> What you will do: Quote the entries below from the line with "[443,238,528,296]" through the line with "[334,436,422,567] (first image)", both ends included, and only those lines.

> Data section:
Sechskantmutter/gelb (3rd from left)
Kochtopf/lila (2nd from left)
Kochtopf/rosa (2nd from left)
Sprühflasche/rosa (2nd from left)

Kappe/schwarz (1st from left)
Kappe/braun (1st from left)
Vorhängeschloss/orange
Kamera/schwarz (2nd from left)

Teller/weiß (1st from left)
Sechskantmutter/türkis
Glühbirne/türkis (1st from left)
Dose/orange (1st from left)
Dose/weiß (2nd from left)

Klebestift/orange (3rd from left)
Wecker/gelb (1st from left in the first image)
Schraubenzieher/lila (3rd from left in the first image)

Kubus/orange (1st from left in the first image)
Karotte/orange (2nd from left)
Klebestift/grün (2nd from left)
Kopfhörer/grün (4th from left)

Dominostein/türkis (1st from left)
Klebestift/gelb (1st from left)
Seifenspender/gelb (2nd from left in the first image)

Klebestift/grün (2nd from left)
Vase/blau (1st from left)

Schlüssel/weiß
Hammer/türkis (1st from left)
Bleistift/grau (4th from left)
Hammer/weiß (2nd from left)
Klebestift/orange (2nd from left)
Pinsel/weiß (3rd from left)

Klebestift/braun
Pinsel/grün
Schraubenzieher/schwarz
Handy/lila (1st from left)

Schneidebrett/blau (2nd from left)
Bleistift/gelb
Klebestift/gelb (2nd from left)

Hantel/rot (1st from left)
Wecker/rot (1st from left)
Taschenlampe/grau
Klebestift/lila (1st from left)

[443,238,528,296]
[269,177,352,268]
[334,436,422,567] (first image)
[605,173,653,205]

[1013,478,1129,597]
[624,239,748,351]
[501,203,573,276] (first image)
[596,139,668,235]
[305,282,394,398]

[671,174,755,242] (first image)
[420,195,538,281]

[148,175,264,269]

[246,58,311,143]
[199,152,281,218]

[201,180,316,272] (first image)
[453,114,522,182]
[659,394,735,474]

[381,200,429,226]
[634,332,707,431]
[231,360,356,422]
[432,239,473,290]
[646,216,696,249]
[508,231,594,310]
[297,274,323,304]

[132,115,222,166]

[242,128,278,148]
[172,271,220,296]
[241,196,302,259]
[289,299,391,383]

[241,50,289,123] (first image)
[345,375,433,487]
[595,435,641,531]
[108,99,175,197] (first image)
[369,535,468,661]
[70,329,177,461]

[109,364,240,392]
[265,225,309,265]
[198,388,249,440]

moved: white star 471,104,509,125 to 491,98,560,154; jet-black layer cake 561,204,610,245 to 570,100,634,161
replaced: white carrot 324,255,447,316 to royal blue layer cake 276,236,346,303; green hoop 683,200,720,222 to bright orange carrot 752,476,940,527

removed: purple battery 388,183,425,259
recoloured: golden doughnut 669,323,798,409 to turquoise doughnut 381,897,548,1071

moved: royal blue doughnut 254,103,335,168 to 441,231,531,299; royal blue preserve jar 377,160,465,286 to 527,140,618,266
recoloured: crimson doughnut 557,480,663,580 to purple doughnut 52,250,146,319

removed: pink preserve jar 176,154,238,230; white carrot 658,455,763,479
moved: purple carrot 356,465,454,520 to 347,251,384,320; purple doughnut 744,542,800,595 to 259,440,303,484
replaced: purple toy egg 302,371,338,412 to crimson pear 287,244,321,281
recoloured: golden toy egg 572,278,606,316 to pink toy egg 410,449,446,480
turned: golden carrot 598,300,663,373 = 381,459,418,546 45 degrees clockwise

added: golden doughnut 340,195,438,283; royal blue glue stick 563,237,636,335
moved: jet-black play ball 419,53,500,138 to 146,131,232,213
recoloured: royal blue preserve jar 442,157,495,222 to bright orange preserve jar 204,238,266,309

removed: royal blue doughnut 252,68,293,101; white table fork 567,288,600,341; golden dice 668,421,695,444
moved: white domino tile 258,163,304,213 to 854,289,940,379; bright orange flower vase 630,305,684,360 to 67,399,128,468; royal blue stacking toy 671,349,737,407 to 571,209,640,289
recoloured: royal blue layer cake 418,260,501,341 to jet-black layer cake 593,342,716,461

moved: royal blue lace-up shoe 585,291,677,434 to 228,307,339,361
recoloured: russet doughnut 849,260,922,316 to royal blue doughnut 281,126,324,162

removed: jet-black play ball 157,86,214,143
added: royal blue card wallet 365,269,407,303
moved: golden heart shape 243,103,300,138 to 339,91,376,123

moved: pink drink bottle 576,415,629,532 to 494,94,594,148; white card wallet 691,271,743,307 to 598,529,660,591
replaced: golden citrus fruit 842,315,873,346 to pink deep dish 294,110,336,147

> Task answer:
[443,238,528,296]
[269,177,352,268]
[334,436,422,567] (first image)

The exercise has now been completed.